***** Material supplied

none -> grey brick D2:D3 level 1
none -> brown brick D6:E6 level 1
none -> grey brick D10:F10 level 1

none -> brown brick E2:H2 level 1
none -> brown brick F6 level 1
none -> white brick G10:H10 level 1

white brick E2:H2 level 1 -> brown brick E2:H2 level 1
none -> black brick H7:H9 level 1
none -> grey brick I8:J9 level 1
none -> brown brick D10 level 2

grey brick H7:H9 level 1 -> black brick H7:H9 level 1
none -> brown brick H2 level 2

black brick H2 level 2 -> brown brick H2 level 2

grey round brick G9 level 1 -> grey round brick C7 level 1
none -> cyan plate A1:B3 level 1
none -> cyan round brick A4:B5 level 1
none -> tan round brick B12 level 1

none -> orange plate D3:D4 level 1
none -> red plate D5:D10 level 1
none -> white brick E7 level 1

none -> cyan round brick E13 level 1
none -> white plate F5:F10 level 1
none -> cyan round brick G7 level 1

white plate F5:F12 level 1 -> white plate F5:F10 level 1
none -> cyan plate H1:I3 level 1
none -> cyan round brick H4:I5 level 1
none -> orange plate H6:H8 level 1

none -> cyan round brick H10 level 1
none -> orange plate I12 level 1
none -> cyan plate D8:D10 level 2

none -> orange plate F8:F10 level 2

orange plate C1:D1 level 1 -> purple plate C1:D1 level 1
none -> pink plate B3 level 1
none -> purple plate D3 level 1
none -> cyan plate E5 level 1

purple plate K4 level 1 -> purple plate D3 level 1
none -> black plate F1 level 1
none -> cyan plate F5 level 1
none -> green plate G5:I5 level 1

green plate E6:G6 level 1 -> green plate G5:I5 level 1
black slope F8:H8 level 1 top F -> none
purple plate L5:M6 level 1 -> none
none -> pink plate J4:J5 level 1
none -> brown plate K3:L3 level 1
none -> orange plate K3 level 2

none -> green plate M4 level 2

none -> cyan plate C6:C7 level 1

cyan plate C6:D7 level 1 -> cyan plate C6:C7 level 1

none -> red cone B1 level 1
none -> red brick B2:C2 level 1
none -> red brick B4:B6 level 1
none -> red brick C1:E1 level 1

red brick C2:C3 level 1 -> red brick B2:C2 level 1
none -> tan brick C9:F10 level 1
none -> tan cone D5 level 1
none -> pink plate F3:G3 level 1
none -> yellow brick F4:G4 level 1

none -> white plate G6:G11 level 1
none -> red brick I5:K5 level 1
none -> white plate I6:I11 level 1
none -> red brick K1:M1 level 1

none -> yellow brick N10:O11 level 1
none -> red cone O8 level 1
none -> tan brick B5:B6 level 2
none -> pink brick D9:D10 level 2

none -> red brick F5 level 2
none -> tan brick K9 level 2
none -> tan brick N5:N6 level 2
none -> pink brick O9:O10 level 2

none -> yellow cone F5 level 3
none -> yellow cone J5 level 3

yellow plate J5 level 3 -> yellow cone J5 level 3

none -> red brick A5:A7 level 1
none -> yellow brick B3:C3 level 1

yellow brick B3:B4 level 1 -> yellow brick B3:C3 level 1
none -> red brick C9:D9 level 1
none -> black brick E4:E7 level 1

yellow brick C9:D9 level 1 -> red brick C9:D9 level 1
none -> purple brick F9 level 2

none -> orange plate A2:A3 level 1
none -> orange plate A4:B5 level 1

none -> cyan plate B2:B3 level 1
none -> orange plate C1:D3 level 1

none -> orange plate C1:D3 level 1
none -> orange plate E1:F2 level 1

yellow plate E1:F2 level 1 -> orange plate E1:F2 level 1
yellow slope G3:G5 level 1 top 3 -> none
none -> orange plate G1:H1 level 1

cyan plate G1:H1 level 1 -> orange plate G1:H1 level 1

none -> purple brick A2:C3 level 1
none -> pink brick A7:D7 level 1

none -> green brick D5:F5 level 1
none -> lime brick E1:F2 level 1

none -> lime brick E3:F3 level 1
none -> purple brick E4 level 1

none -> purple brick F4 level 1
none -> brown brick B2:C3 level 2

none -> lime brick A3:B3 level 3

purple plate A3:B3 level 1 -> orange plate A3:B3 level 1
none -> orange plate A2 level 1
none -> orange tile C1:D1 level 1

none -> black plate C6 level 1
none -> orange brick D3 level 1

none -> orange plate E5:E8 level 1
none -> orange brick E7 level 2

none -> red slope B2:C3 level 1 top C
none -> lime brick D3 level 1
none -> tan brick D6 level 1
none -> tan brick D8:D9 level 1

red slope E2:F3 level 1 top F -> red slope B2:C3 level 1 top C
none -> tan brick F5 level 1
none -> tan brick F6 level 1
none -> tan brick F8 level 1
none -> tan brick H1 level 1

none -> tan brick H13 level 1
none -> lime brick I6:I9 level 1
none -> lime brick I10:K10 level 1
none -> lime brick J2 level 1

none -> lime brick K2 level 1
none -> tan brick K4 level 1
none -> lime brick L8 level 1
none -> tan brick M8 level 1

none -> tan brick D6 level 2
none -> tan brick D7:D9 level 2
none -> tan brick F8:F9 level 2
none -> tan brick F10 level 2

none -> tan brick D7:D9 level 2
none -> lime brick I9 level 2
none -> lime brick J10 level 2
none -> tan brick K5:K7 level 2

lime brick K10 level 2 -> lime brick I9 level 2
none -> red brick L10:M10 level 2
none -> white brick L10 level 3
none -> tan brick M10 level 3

**********

Exercise description> Please give a count of the lines in the records where the word "round" occurs, with nothing besides it.

Written solution> 7